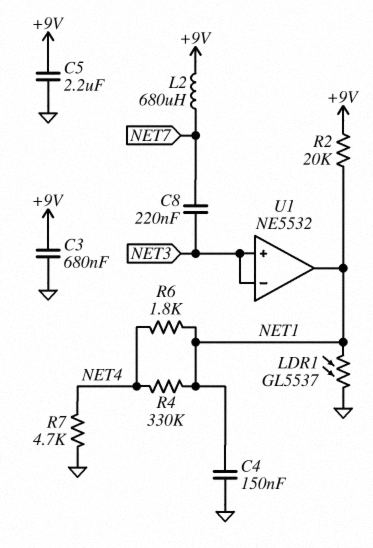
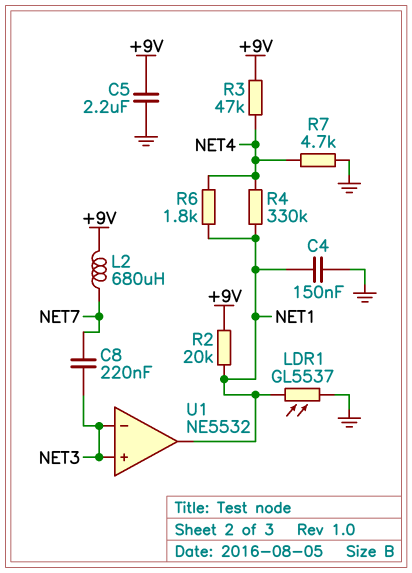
C3: 680nF (+9V, GND) -> none
R3: none -> 47k (+9V, NET4)

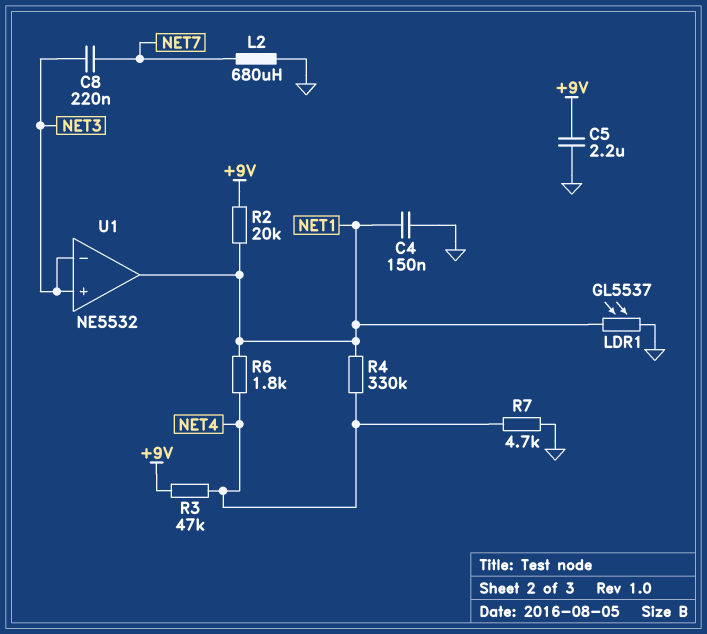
L2: 680uH (+9V, NET7) -> 680uH (GND, NET7)

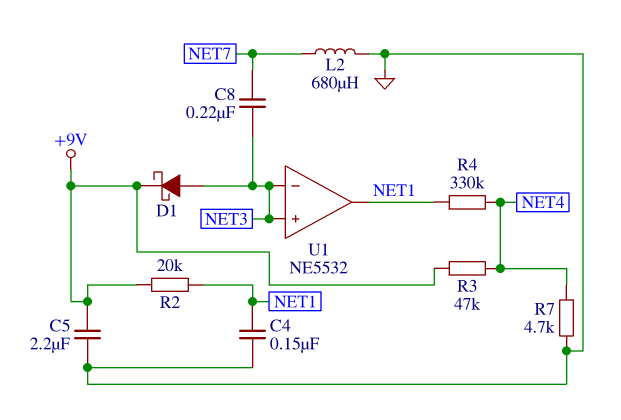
D1: none -> schottky (A NET3, K +9V)
LDR1: GL5537 (GND, NET1) -> none
R6: 1.8k (NET1, NET4) -> none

============

• **Problem to solve**:
Begin with the line holding "D1: none -> schottky (A NET3, K +9V)" and end with the last line of the material. Write out those lines exactly, and only those.

• **Answer to this problem**:
D1: none -> schottky (A NET3, K +9V)
LDR1: GL5537 (GND, NET1) -> none
R6: 1.8k (NET1, NET4) -> none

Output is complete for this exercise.